◆ Work to be completed:
Reproduce the following listing verbatim, from its first line through its last.

◆ Records supplied:
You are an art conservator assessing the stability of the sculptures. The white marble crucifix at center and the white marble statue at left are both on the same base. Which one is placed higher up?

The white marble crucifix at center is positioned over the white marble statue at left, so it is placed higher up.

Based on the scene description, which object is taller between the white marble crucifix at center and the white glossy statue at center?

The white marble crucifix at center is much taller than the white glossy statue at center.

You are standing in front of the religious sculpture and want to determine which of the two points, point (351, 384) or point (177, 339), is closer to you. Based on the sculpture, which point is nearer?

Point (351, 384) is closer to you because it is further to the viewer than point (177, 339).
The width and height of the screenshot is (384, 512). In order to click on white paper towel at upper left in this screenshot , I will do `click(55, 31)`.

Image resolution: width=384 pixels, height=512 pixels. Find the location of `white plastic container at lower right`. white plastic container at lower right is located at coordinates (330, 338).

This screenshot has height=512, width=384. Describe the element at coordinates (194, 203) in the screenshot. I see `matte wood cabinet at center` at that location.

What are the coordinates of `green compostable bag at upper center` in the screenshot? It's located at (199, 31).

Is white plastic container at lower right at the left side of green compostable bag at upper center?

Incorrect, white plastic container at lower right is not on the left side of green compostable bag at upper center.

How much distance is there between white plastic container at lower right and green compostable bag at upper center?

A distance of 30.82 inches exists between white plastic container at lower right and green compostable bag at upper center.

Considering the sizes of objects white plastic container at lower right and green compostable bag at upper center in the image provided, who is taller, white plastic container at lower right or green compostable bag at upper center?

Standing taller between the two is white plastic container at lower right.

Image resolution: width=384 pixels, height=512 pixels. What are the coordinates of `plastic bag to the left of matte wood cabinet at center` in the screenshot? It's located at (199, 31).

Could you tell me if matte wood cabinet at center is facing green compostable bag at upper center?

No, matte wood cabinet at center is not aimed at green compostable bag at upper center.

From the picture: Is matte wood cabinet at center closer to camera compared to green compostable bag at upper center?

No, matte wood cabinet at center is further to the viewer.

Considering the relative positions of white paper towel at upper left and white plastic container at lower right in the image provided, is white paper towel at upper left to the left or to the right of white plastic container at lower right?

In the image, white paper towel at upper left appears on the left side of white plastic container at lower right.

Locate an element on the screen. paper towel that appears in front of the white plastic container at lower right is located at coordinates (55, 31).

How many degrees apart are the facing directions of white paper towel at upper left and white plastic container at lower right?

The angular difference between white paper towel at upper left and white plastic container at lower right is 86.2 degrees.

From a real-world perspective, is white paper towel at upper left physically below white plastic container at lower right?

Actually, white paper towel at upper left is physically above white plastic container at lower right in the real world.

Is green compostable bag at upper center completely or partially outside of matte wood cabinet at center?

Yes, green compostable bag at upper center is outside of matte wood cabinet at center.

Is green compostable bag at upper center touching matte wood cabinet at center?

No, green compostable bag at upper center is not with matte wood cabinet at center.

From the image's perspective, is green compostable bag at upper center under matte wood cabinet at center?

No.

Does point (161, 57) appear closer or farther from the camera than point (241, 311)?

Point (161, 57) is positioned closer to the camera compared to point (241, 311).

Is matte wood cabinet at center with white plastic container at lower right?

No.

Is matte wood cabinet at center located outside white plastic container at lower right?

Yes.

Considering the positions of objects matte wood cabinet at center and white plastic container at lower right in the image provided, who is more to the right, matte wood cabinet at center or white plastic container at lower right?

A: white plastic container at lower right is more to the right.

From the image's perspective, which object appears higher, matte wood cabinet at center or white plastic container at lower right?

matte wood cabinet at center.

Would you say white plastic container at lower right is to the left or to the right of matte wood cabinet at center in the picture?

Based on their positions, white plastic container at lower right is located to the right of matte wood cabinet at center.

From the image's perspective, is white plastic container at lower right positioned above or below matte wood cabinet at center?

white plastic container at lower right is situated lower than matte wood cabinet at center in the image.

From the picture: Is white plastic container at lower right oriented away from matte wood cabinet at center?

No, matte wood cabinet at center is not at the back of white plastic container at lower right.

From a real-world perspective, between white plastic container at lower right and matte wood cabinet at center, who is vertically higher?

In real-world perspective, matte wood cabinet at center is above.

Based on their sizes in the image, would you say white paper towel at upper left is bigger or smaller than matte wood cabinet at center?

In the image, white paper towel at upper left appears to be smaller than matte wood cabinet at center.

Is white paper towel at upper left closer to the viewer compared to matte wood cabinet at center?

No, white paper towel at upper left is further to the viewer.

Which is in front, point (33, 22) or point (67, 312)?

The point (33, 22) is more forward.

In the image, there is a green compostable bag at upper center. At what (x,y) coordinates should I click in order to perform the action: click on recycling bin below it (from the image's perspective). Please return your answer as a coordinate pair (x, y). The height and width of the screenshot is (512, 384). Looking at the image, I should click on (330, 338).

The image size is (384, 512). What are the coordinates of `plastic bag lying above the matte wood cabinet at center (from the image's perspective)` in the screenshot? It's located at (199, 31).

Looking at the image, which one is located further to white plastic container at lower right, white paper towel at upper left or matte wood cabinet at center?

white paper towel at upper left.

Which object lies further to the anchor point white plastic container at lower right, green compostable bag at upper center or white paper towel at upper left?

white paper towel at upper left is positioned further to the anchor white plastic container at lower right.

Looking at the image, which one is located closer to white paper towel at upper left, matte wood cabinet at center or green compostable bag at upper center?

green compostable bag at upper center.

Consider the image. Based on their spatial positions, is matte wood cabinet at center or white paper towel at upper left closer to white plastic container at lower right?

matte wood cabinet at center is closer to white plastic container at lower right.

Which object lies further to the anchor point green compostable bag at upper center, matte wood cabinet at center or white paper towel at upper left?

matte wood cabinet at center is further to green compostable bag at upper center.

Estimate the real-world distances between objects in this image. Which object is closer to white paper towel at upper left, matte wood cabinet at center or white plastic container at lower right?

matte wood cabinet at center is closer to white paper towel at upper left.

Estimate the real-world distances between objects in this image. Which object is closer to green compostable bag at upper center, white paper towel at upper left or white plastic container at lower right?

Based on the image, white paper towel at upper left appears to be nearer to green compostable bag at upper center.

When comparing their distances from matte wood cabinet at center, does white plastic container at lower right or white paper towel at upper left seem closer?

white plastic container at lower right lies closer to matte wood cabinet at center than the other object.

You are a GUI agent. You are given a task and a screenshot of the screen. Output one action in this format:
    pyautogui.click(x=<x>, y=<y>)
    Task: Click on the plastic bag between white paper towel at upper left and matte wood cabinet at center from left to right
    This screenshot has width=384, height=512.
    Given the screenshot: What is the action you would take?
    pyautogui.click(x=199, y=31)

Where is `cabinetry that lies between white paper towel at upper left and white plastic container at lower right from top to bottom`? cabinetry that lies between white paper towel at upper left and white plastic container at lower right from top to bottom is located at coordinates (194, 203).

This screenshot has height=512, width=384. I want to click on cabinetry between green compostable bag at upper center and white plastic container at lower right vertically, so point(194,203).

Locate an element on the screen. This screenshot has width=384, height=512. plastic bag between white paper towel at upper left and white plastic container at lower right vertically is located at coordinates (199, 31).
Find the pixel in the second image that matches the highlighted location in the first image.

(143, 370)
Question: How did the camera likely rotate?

◆ Answer area:
You are an art conservator assessing the stability of the sculptures. The white marble crucifix at center and the white marble statue at left are both on the same base. Which one is placed higher up?

The white marble crucifix at center is positioned over the white marble statue at left, so it is placed higher up.

Based on the scene description, which object is taller between the white marble crucifix at center and the white glossy statue at center?

The white marble crucifix at center is much taller than the white glossy statue at center.

You are standing in front of the religious sculpture and want to determine which of the two points, point (351, 384) or point (177, 339), is closer to you. Based on the sculpture, which point is nearer?

Point (351, 384) is closer to you because it is further to the viewer than point (177, 339).
The width and height of the screenshot is (384, 512). In order to click on white paper towel at upper left in this screenshot , I will do `click(55, 31)`.

Image resolution: width=384 pixels, height=512 pixels. Find the location of `white plastic container at lower right`. white plastic container at lower right is located at coordinates (330, 338).

This screenshot has height=512, width=384. Describe the element at coordinates (194, 203) in the screenshot. I see `matte wood cabinet at center` at that location.

What are the coordinates of `green compostable bag at upper center` in the screenshot? It's located at (199, 31).

Is white plastic container at lower right at the left side of green compostable bag at upper center?

Incorrect, white plastic container at lower right is not on the left side of green compostable bag at upper center.

How much distance is there between white plastic container at lower right and green compostable bag at upper center?

A distance of 30.82 inches exists between white plastic container at lower right and green compostable bag at upper center.

Considering the sizes of objects white plastic container at lower right and green compostable bag at upper center in the image provided, who is taller, white plastic container at lower right or green compostable bag at upper center?

Standing taller between the two is white plastic container at lower right.

Image resolution: width=384 pixels, height=512 pixels. What are the coordinates of `plastic bag to the left of matte wood cabinet at center` in the screenshot? It's located at (199, 31).

Could you tell me if matte wood cabinet at center is facing green compostable bag at upper center?

No, matte wood cabinet at center is not aimed at green compostable bag at upper center.

From the picture: Is matte wood cabinet at center closer to camera compared to green compostable bag at upper center?

No, matte wood cabinet at center is further to the viewer.

Considering the relative positions of white paper towel at upper left and white plastic container at lower right in the image provided, is white paper towel at upper left to the left or to the right of white plastic container at lower right?

In the image, white paper towel at upper left appears on the left side of white plastic container at lower right.

Locate an element on the screen. paper towel that appears in front of the white plastic container at lower right is located at coordinates (55, 31).

How many degrees apart are the facing directions of white paper towel at upper left and white plastic container at lower right?

The angular difference between white paper towel at upper left and white plastic container at lower right is 86.2 degrees.

From a real-world perspective, is white paper towel at upper left physically below white plastic container at lower right?

Actually, white paper towel at upper left is physically above white plastic container at lower right in the real world.

Is green compostable bag at upper center completely or partially outside of matte wood cabinet at center?

Yes, green compostable bag at upper center is outside of matte wood cabinet at center.

Is green compostable bag at upper center touching matte wood cabinet at center?

No, green compostable bag at upper center is not with matte wood cabinet at center.

From the image's perspective, is green compostable bag at upper center under matte wood cabinet at center?

No.

Does point (161, 57) appear closer or farther from the camera than point (241, 311)?

Point (161, 57) is positioned closer to the camera compared to point (241, 311).

Is matte wood cabinet at center with white plastic container at lower right?

No.

Is matte wood cabinet at center located outside white plastic container at lower right?

Yes.

Considering the positions of objects matte wood cabinet at center and white plastic container at lower right in the image provided, who is more to the right, matte wood cabinet at center or white plastic container at lower right?

A: white plastic container at lower right is more to the right.

From the image's perspective, which object appears higher, matte wood cabinet at center or white plastic container at lower right?

matte wood cabinet at center.

Would you say white plastic container at lower right is to the left or to the right of matte wood cabinet at center in the picture?

Based on their positions, white plastic container at lower right is located to the right of matte wood cabinet at center.

From the image's perspective, is white plastic container at lower right positioned above or below matte wood cabinet at center?

white plastic container at lower right is situated lower than matte wood cabinet at center in the image.

From the picture: Is white plastic container at lower right oriented away from matte wood cabinet at center?

No, matte wood cabinet at center is not at the back of white plastic container at lower right.

From a real-world perspective, between white plastic container at lower right and matte wood cabinet at center, who is vertically higher?

In real-world perspective, matte wood cabinet at center is above.

Based on their sizes in the image, would you say white paper towel at upper left is bigger or smaller than matte wood cabinet at center?

In the image, white paper towel at upper left appears to be smaller than matte wood cabinet at center.

Is white paper towel at upper left closer to the viewer compared to matte wood cabinet at center?

No, white paper towel at upper left is further to the viewer.

Which is in front, point (33, 22) or point (67, 312)?

The point (33, 22) is more forward.

In the image, there is a green compostable bag at upper center. At what (x,y) coordinates should I click in order to perform the action: click on recycling bin below it (from the image's perspective). Please return your answer as a coordinate pair (x, y). The height and width of the screenshot is (512, 384). Looking at the image, I should click on (330, 338).

The image size is (384, 512). What are the coordinates of `plastic bag lying above the matte wood cabinet at center (from the image's perspective)` in the screenshot? It's located at (199, 31).

Looking at the image, which one is located further to white plastic container at lower right, white paper towel at upper left or matte wood cabinet at center?

white paper towel at upper left.

Which object lies further to the anchor point white plastic container at lower right, green compostable bag at upper center or white paper towel at upper left?

white paper towel at upper left is positioned further to the anchor white plastic container at lower right.

Looking at the image, which one is located closer to white paper towel at upper left, matte wood cabinet at center or green compostable bag at upper center?

green compostable bag at upper center.

Consider the image. Based on their spatial positions, is matte wood cabinet at center or white paper towel at upper left closer to white plastic container at lower right?

matte wood cabinet at center is closer to white plastic container at lower right.

Which object lies further to the anchor point green compostable bag at upper center, matte wood cabinet at center or white paper towel at upper left?

matte wood cabinet at center is further to green compostable bag at upper center.

Estimate the real-world distances between objects in this image. Which object is closer to white paper towel at upper left, matte wood cabinet at center or white plastic container at lower right?

matte wood cabinet at center is closer to white paper towel at upper left.

Estimate the real-world distances between objects in this image. Which object is closer to green compostable bag at upper center, white paper towel at upper left or white plastic container at lower right?

Based on the image, white paper towel at upper left appears to be nearer to green compostable bag at upper center.

When comparing their distances from matte wood cabinet at center, does white plastic container at lower right or white paper towel at upper left seem closer?

white plastic container at lower right lies closer to matte wood cabinet at center than the other object.

You are a GUI agent. You are given a task and a screenshot of the screen. Output one action in this format:
    pyautogui.click(x=<x>, y=<y>)
    Task: Click on the plastic bag between white paper towel at upper left and matte wood cabinet at center from left to right
    This screenshot has width=384, height=512.
    Given the screenshot: What is the action you would take?
    pyautogui.click(x=199, y=31)

Where is `cabinetry that lies between white paper towel at upper left and white plastic container at lower right from top to bottom`? cabinetry that lies between white paper towel at upper left and white plastic container at lower right from top to bottom is located at coordinates (194, 203).

This screenshot has height=512, width=384. I want to click on cabinetry between green compostable bag at upper center and white plastic container at lower right vertically, so point(194,203).

Locate an element on the screen. This screenshot has width=384, height=512. plastic bag between white paper towel at upper left and white plastic container at lower right vertically is located at coordinates (199, 31).
Find the pixel in the second image that matches the highlighted location in the first image.

(143, 370)
Question: How did the camera likely rotate?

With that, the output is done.